### Version comparison data

▼

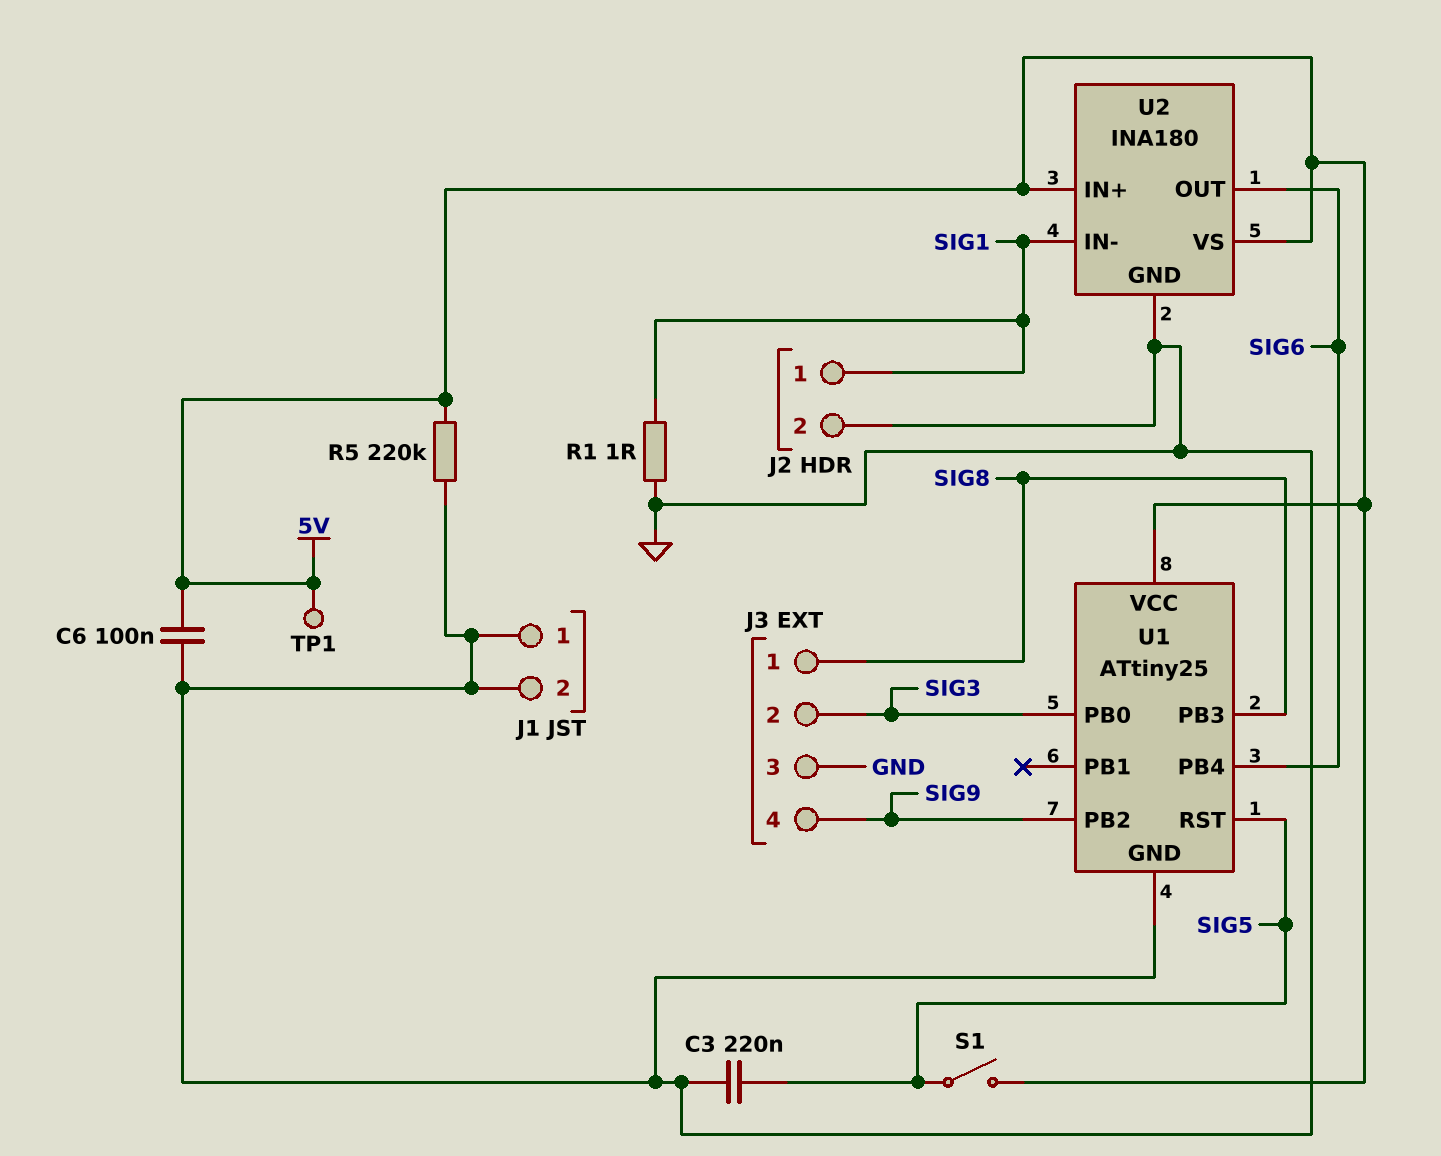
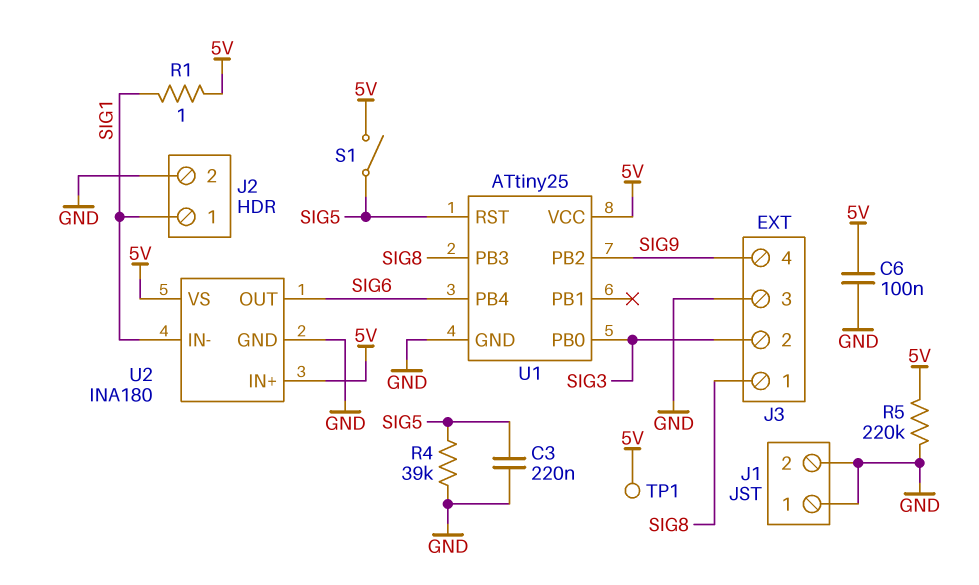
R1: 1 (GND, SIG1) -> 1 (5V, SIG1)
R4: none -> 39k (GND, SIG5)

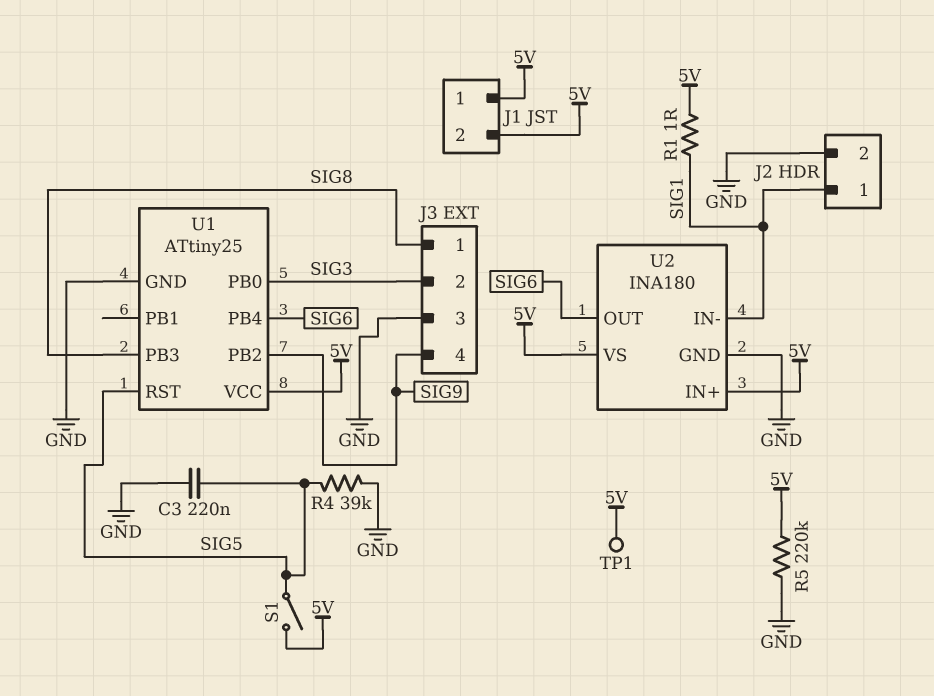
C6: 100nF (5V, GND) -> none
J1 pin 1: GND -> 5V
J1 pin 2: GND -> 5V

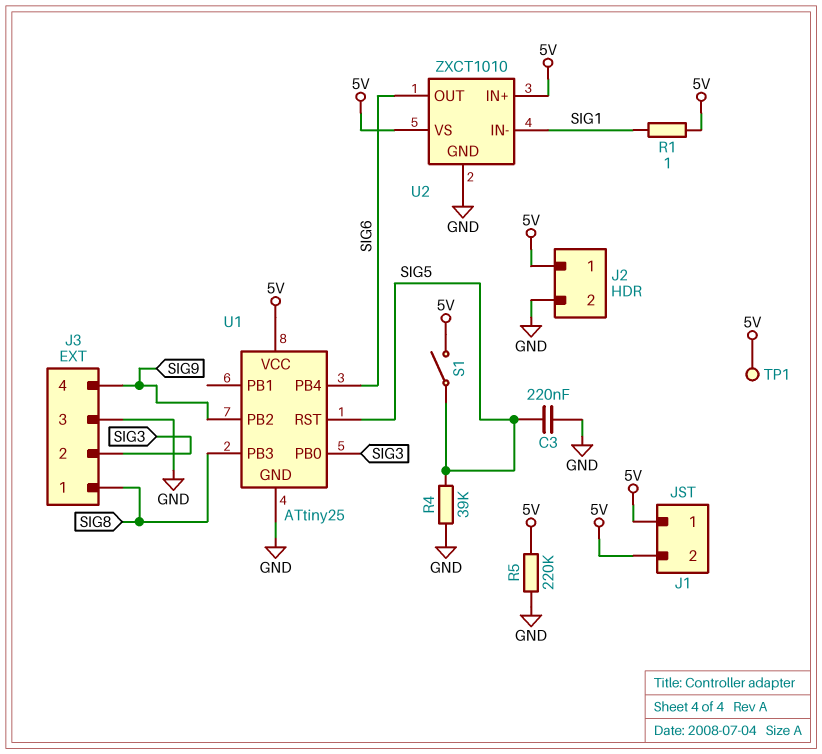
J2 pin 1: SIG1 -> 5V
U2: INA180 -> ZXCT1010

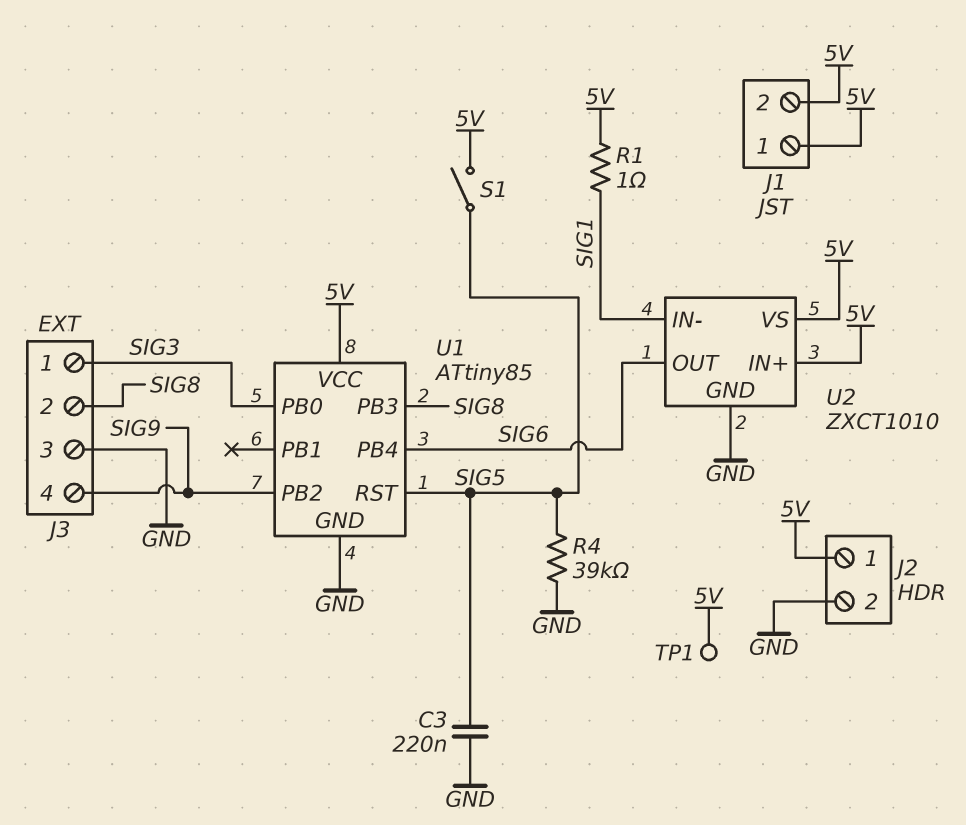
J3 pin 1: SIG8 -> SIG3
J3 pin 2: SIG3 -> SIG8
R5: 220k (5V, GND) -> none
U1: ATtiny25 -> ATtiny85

▲
▼

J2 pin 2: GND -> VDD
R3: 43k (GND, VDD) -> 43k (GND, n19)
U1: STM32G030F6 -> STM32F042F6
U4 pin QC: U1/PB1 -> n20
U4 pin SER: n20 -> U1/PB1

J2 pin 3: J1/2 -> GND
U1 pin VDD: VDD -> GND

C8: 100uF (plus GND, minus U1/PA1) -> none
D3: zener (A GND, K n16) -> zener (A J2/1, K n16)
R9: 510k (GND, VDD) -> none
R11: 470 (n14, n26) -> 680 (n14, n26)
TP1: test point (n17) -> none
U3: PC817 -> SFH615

▲

Where a line above contains the word "none", copy that line.

R4: none -> 39k (GND, SIG5)
C6: 100nF (5V, GND) -> none
R5: 220k (5V, GND) -> none
C8: 100uF (plus GND, minus U1/PA1) -> none
R9: 510k (GND, VDD) -> none
TP1: test point (n17) -> none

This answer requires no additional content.